- _TASK BRIEF_
The result is the exact lines from the one containing "LS1: speaker 16R" through the final line of the entries; leave out the pictures.
[[ INFORMATION PROVIDED, beginning ]]
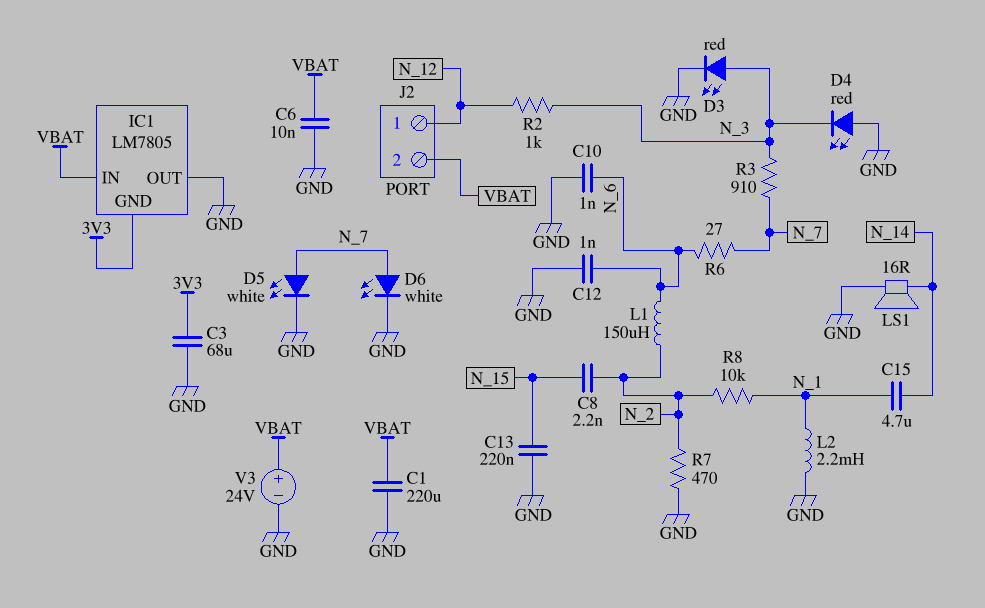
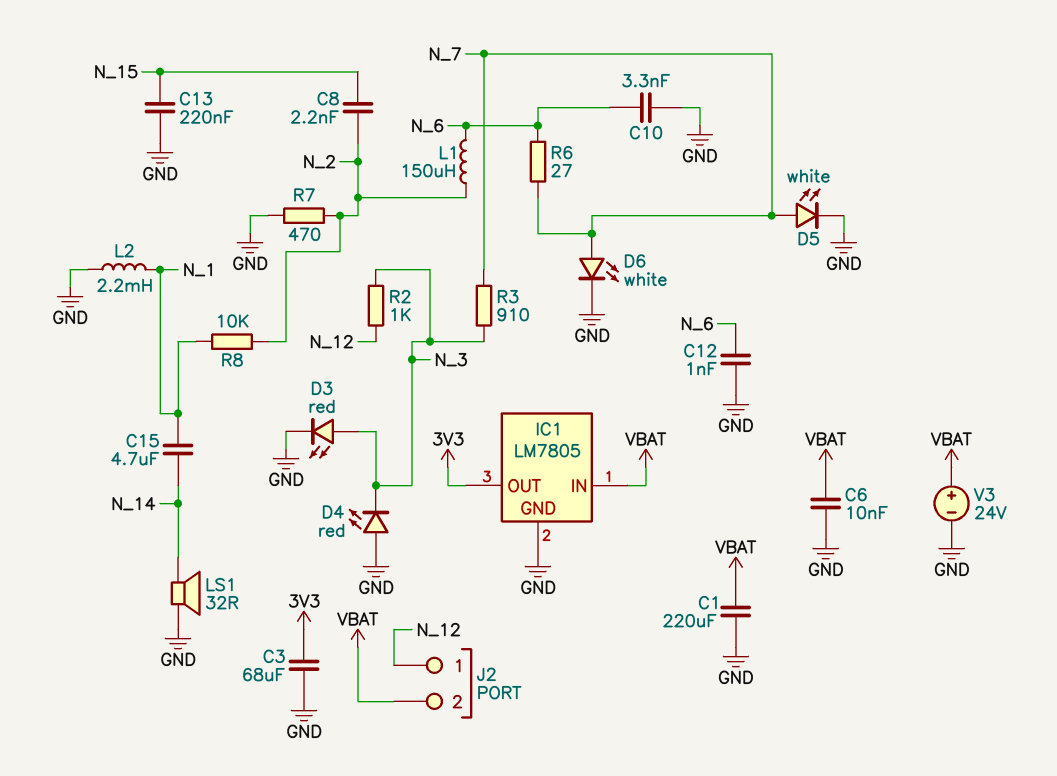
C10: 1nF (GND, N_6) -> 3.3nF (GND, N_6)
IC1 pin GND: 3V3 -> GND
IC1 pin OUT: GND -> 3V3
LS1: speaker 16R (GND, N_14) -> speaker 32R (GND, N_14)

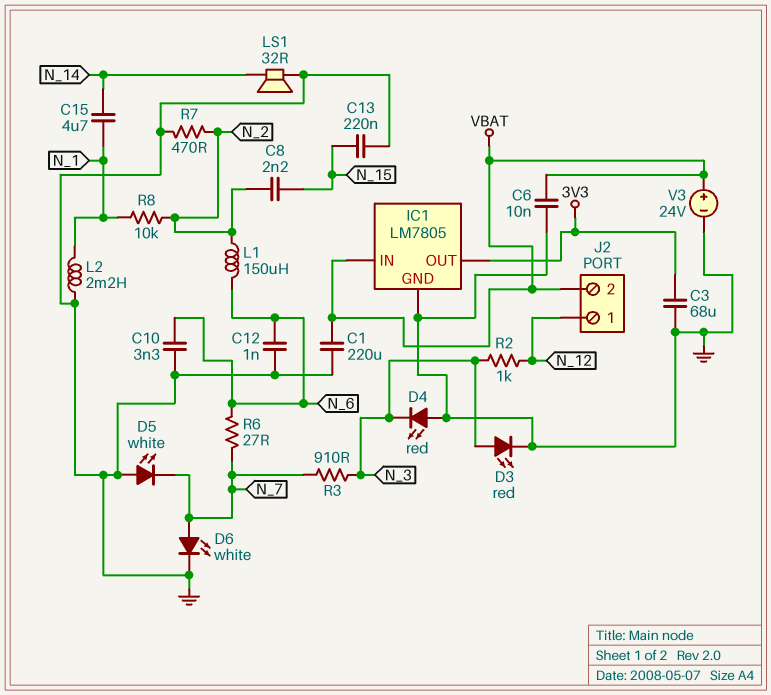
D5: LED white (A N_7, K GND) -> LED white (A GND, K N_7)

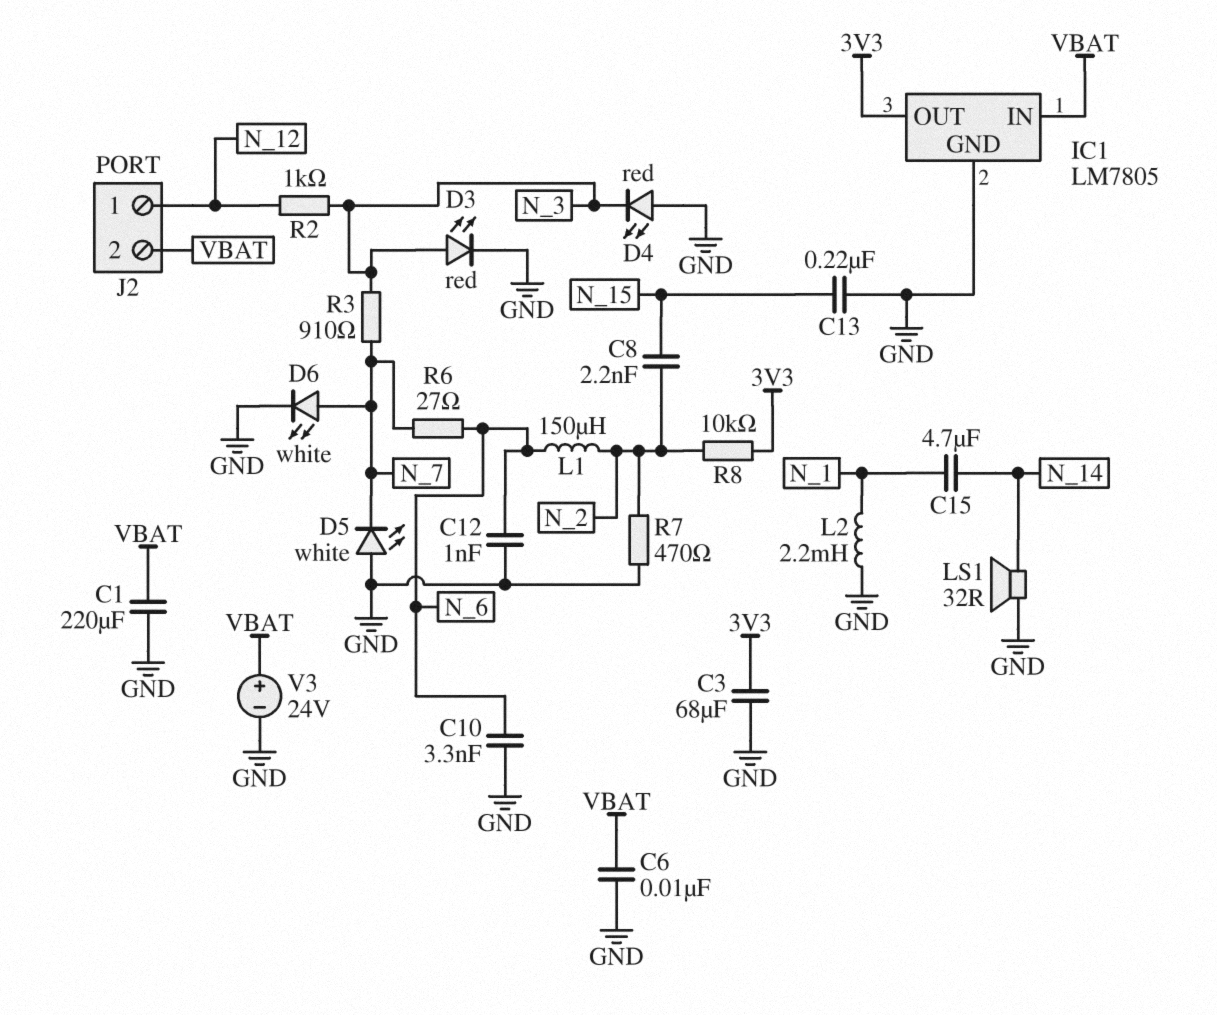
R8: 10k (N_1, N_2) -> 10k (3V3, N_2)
[[ INFORMATION PROVIDED, end ]]
- _EXERCISE SOLUTION_
LS1: speaker 16R (GND, N_14) -> speaker 32R (GND, N_14)

D5: LED white (A N_7, K GND) -> LED white (A GND, K N_7)

R8: 10k (N_1, N_2) -> 10k (3V3, N_2)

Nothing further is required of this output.